STATED PROBLEM — Reproduce the rows verbatim, starting at the line containing "Give the centreline" and ending after the line containing "road 4 (track): [(0,259),(136,336)]".

------------------------------

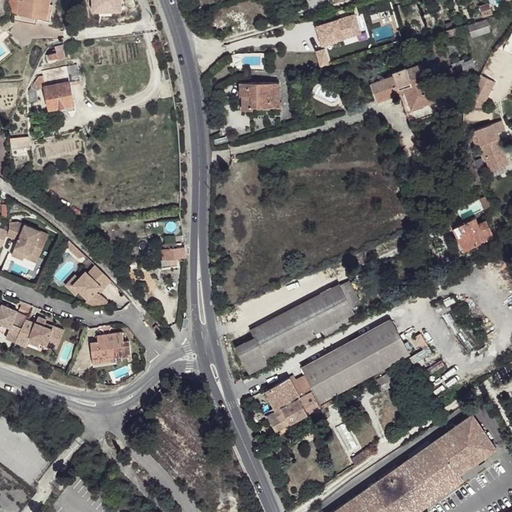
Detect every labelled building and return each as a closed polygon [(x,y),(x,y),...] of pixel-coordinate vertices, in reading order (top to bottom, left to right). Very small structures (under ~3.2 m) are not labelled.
[(10,0),(9,11),(17,14),(19,0),(10,0)] [(36,17),(47,19),(50,0),(19,0),(17,14),(36,17)] [(489,3),(479,6),(483,17),(492,14),(489,3)] [(36,17),(17,14),(16,21),(35,24),(36,17)] [(322,45),(360,33),(355,15),(317,26),(322,45)] [(487,19),(469,24),(473,35),(490,30),(487,19)] [(464,31),(462,25),(453,28),(448,30),(449,35),(464,31)] [(46,56),(47,60),(57,57),(58,60),(65,58),(63,50),(56,52),(55,50),(52,50),(53,54),(46,56)] [(464,58),(455,61),(459,73),(468,70),(467,68),(474,65),(472,59),(465,62),(464,58)] [(399,90),(405,88),(416,121),(438,113),(421,64),(406,69),(405,67),(393,71),(394,75),(370,83),(376,99),(375,99),(376,102),(384,99),(384,98),(400,93),(399,90)] [(43,76),(45,85),(45,88),(50,114),(75,109),(70,85),(81,83),(77,65),(43,71),(43,76)] [(491,90),(495,82),(481,74),(476,83),(491,90)] [(35,83),(36,90),(45,88),(45,85),(43,76),(39,77),(35,83)] [(279,82),(240,82),(240,95),(241,95),(251,95),(251,107),(280,107),(279,82)] [(36,90),(35,83),(29,91),(31,102),(38,100),(36,90)] [(473,99),(484,104),(491,90),(476,83),(464,106),(473,106),(473,99)] [(399,90),(410,123),(416,121),(405,88),(399,90)] [(251,107),(251,95),(241,95),(241,110),(251,110),(251,107)] [(480,145),(490,171),(509,164),(497,132),(505,129),(501,120),(475,130),(475,131),(480,145)] [(480,145),(475,131),(470,133),(476,147),(480,145)] [(29,136),(11,138),(11,145),(29,143),(29,136)] [(485,196),(479,199),(484,209),(491,205),(485,196)] [(431,221),(438,218),(435,209),(428,213),(431,221)] [(464,251),(494,236),(486,220),(479,224),(476,217),(452,228),(457,237),(455,238),(461,251),(463,250),(464,251)] [(9,223),(9,229),(8,232),(6,236),(18,241),(12,254),(23,259),(24,257),(26,252),(39,257),(48,234),(18,222),(9,223)] [(6,236),(8,232),(0,229),(0,246),(2,248),(6,236)] [(76,246),(69,240),(67,246),(72,250),(76,246)] [(186,257),(185,246),(177,247),(177,242),(165,243),(166,248),(163,248),(164,259),(162,259),(163,265),(177,263),(176,258),(186,257)] [(79,257),(85,255),(76,246),(72,250),(79,257)] [(39,257),(26,252),(24,257),(37,262),(39,257)] [(103,289),(111,281),(106,275),(95,265),(88,273),(86,271),(80,278),(73,285),(80,291),(88,299),(85,302),(93,305),(107,303),(108,300),(101,294),(96,291),(97,289),(101,286),(103,289)] [(73,285),(80,278),(76,274),(66,285),(76,295),(80,291),(73,285)] [(340,284),(251,331),(255,338),(237,347),(251,373),(285,355),(286,356),(304,346),(303,345),(324,334),(324,336),(358,319),(351,307),(360,302),(349,281),(340,285),(340,284)] [(0,303),(0,322),(11,327),(6,337),(16,341),(26,319),(31,305),(23,302),(19,311),(0,303)] [(36,323),(26,319),(16,341),(27,346),(29,342),(31,337),(41,341),(58,348),(64,330),(53,326),(52,329),(44,326),(47,320),(38,317),(36,323)] [(322,402),(410,354),(391,319),(303,367),(307,374),(296,379),(294,375),(270,388),(271,389),(266,392),(276,410),(282,407),(282,408),(300,398),(299,396),(314,387),(322,402)] [(157,325),(153,328),(158,333),(162,330),(157,325)] [(116,356),(131,354),(130,341),(124,341),(123,332),(97,335),(98,341),(91,342),(93,359),(116,356)] [(41,341),(31,337),(29,342),(39,346),(41,341)] [(117,363),(116,356),(93,359),(94,366),(117,363)] [(402,374),(399,367),(385,375),(388,381),(402,374)] [(380,386),(388,381),(385,375),(377,379),(380,386)] [(276,431),(320,407),(312,392),(300,398),(282,408),(282,407),(276,410),(269,414),(272,419),(270,420),(276,431)] [(473,414),(333,511),(415,511),(451,488),(455,477),(459,474),(496,448),(473,414)] [(369,447),(364,450),(368,456),(372,453),(369,447)] [(368,456),(364,450),(351,459),(355,464),(368,456)] [(455,477),(451,488),(463,480),(459,474),(455,477)]
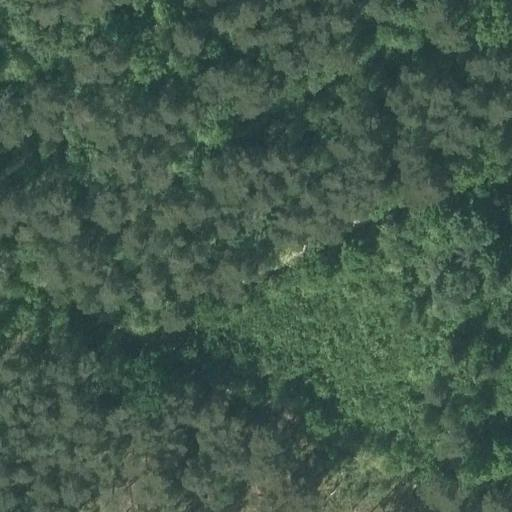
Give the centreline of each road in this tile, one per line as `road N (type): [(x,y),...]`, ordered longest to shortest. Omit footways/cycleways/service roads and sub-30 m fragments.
road 1 (track): [(136,336),(511,131)]
road 2 (track): [(164,349),(455,511)]
road 3 (track): [(164,349),(70,511)]
road 4 (track): [(0,259),(136,336)]
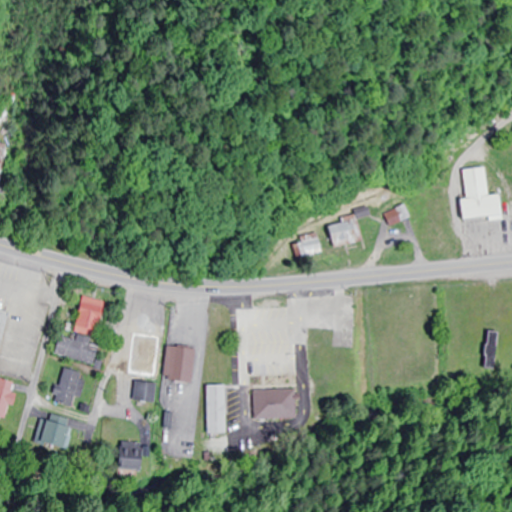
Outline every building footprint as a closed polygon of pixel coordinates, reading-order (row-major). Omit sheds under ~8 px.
[(462,199),(456,199),(457,220),(499,218),(498,194),(484,195),(482,168),(460,169),(462,199)] [(359,242),(354,218),(366,216),(366,213),(324,221),(329,248),(359,242)] [(444,247),(444,227),(420,228),(421,247),(444,247)] [(70,333),(93,338),(102,302),(79,297),(70,333)] [(493,355),(493,333),(483,333),(483,355),(493,355)] [(90,366),(95,345),(56,334),(50,355),(90,366)] [(161,338),(135,336),(131,379),(157,381),(161,338)] [(190,382),(192,349),(165,347),(162,380),(190,382)] [(71,409),(82,376),(61,369),(50,402),(71,409)] [(13,384),(0,380),(0,418),(4,420),(13,384)] [(153,403),(154,384),(132,383),(131,402),(153,403)] [(222,385),(203,385),(203,434),(222,434),(222,385)] [(293,390),(251,391),(251,419),(293,419),(293,390)] [(61,451),(67,422),(40,416),(34,446),(61,451)] [(141,443),(117,443),(117,471),(141,471),(141,443)]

------------------------------

EXPECTED ANSWER —
Give the centreline of each road in this tile, one per line as `road N (type): [(x,y),...]`, ordered longest to shortest. Omit footways/cycleways/service roads and sub-30 m fragments.
road 1 (track): [(136,336),(511,131)]
road 2 (track): [(164,349),(455,511)]
road 3 (track): [(164,349),(70,511)]
road 4 (track): [(0,259),(136,336)]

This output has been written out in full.